• Material supplied
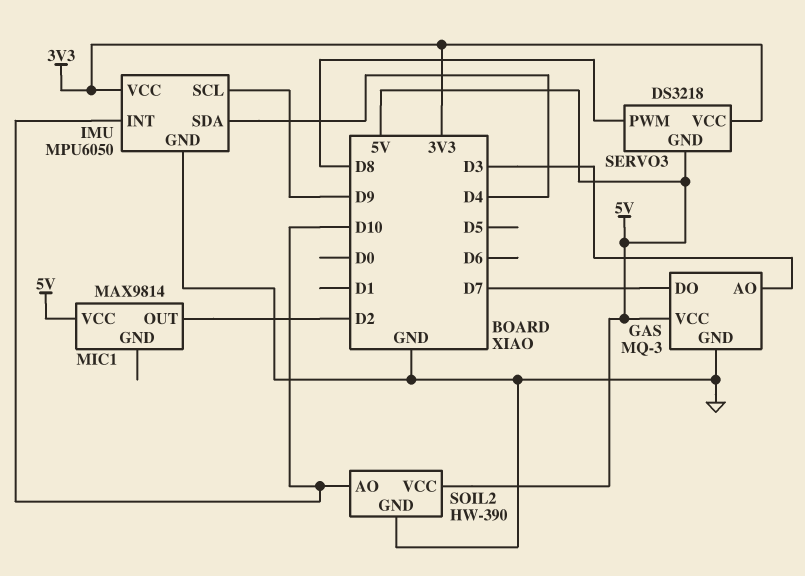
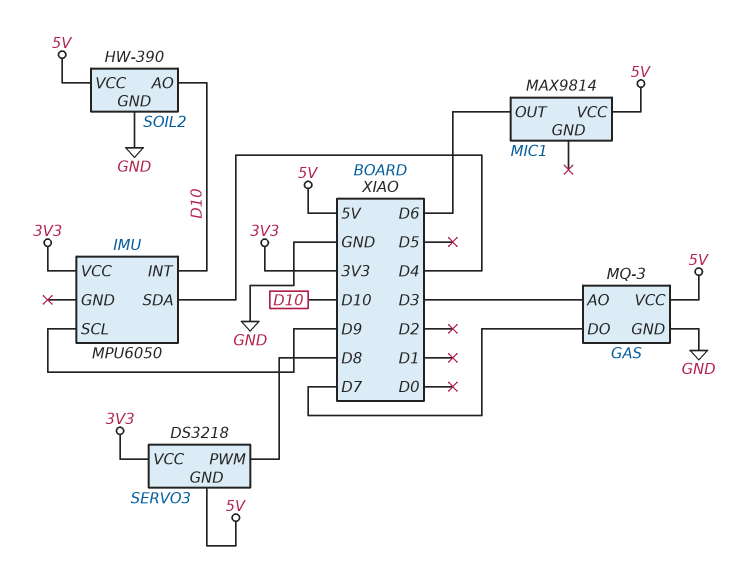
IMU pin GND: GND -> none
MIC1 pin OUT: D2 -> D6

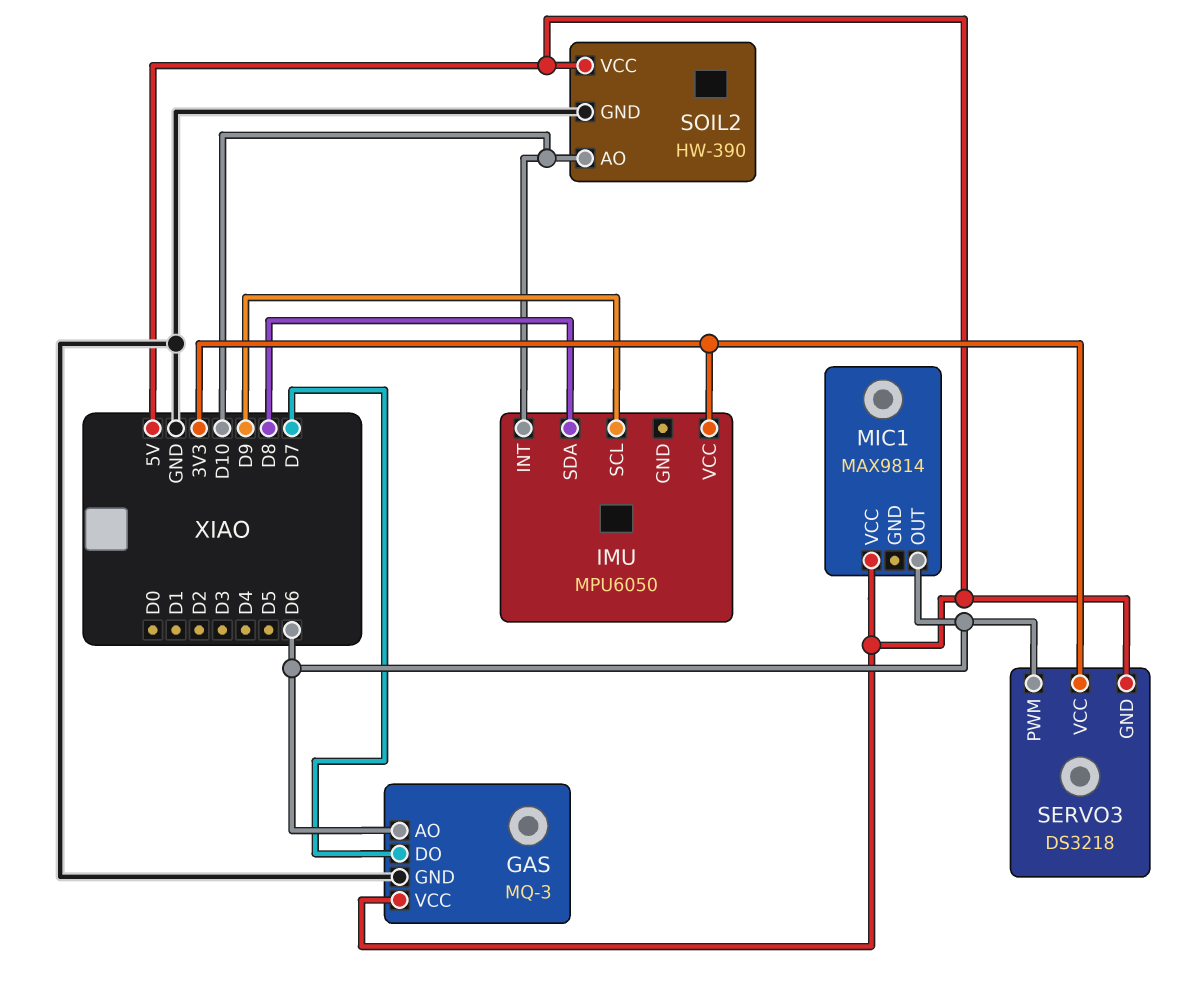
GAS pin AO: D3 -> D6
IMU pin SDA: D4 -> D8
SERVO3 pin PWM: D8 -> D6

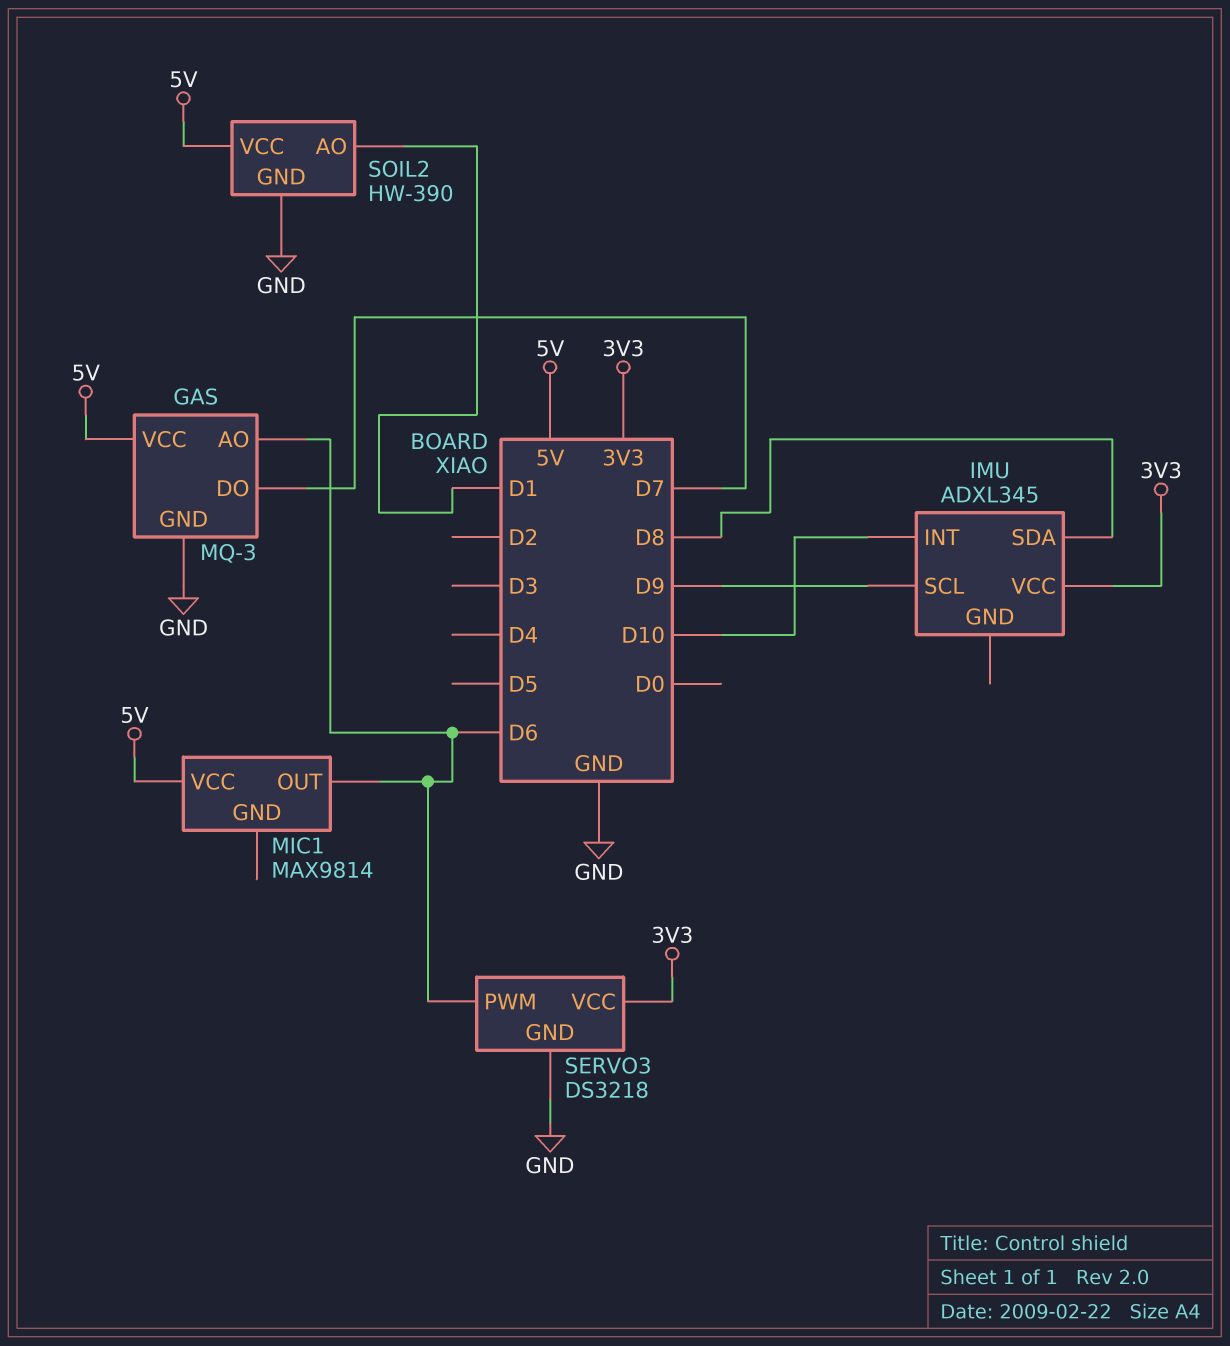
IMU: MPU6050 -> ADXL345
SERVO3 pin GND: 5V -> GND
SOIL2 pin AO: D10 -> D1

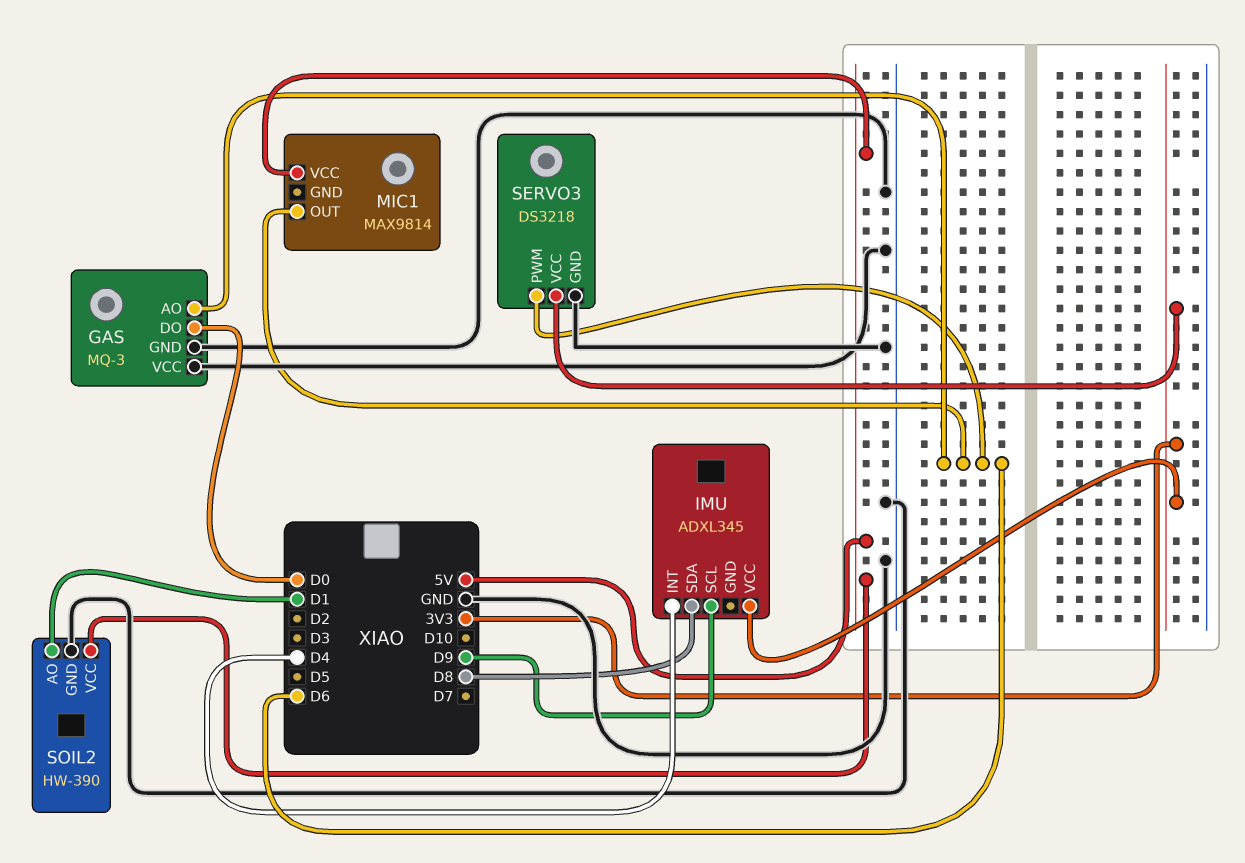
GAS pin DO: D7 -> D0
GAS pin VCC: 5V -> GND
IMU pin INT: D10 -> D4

==

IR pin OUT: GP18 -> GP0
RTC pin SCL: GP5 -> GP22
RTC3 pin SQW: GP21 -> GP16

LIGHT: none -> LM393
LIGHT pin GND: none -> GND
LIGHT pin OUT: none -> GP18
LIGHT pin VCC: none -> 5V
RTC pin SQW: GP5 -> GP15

• Work instructions
Among the entries above, take the line with "SERVO3 pin PWM: D8 -> D6", the line with "IMU pin INT: D10 -> D4", and all the lines between them, and restate them word for word without pictures.

• Result for this task
SERVO3 pin PWM: D8 -> D6

IMU: MPU6050 -> ADXL345
SERVO3 pin GND: 5V -> GND
SOIL2 pin AO: D10 -> D1

GAS pin DO: D7 -> D0
GAS pin VCC: 5V -> GND
IMU pin INT: D10 -> D4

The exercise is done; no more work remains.